(PROVIDED ENTRIES begins)

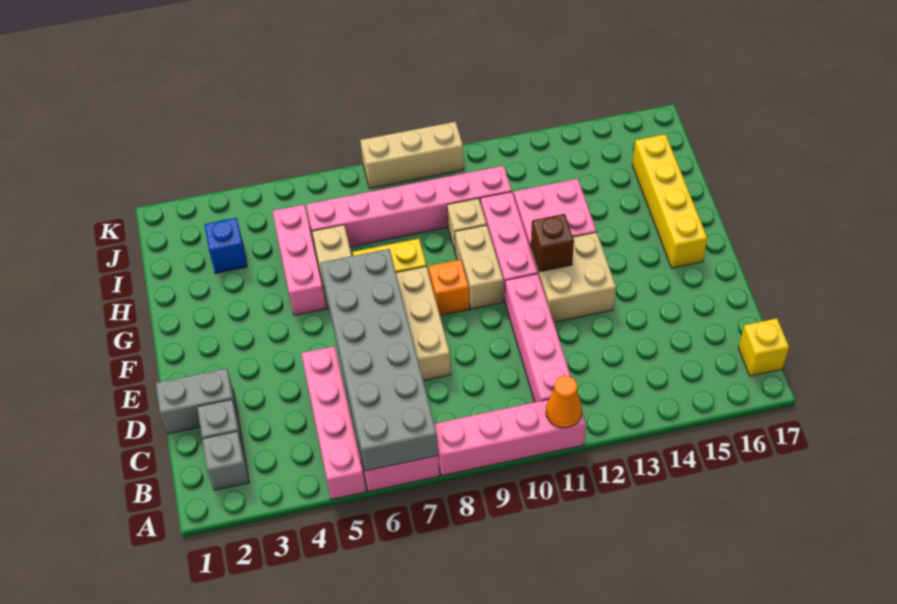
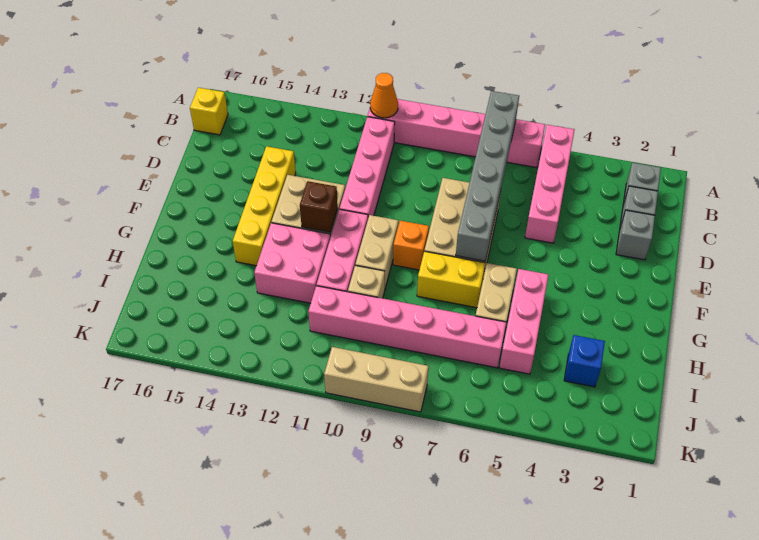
grey brick A6:F7 level 2 -> grey brick A7:F7 level 2
grey brick D1:D2 level 1 -> grey brick D2 level 1
yellow brick F16:I16 level 1 -> yellow brick D14:G14 level 1

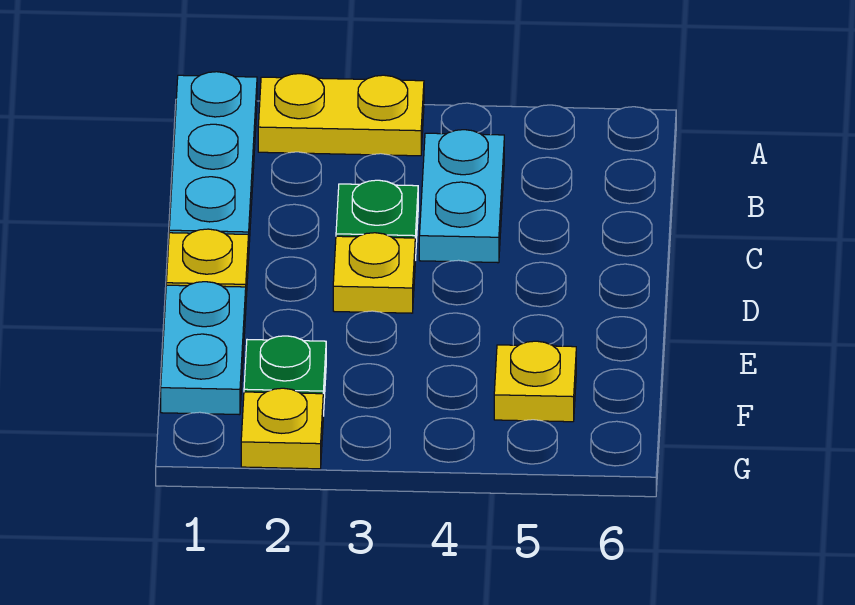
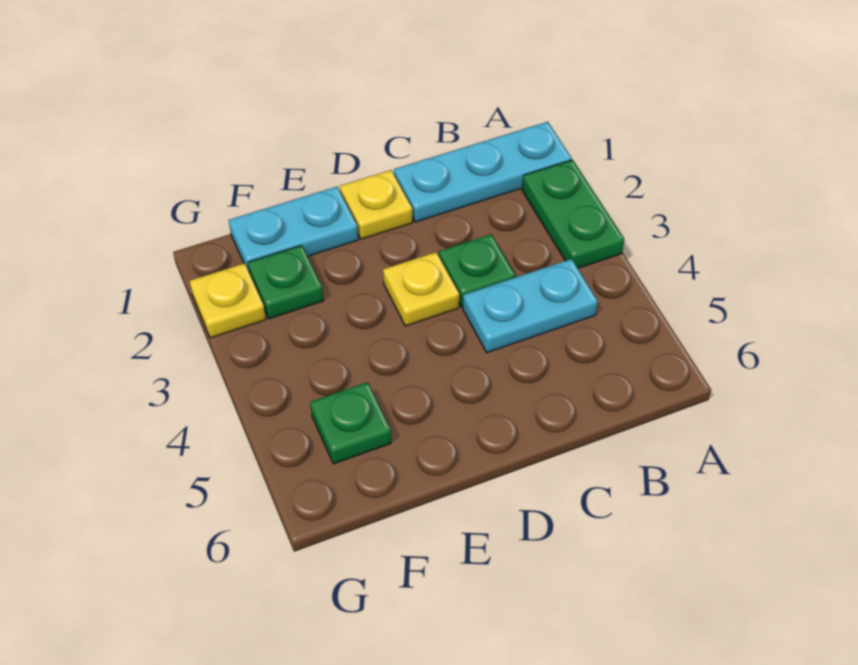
yellow plate A2:A3 level 1 -> green plate A2:A3 level 1
yellow plate F5 level 1 -> green plate F5 level 1

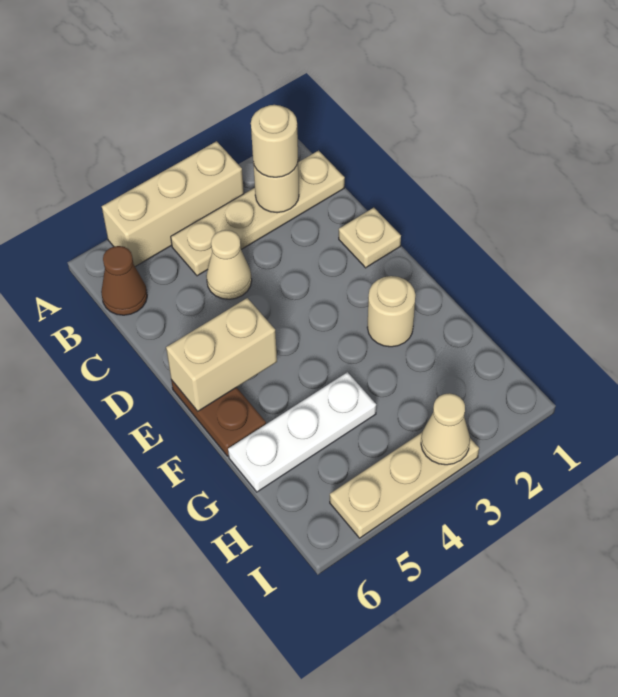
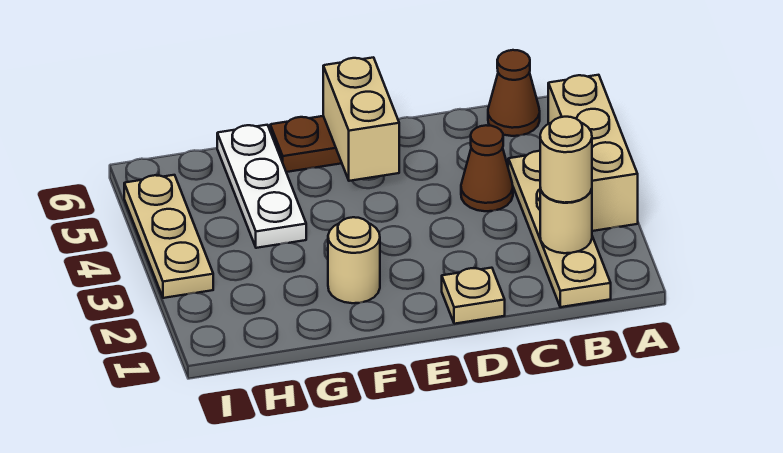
tan cone C4 level 1 -> brown cone C4 level 1
tan cone I3 level 2 -> none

(PROVIDED ENTRIES ends)

* **EXERCISE DETAILS**:
Repeat every record above exactly, except the pictures.

* **RESPONSE TO THIS EXERCISE**:
grey brick A6:F7 level 2 -> grey brick A7:F7 level 2
grey brick D1:D2 level 1 -> grey brick D2 level 1
yellow brick F16:I16 level 1 -> yellow brick D14:G14 level 1

yellow plate A2:A3 level 1 -> green plate A2:A3 level 1
yellow plate F5 level 1 -> green plate F5 level 1

tan cone C4 level 1 -> brown cone C4 level 1
tan cone I3 level 2 -> none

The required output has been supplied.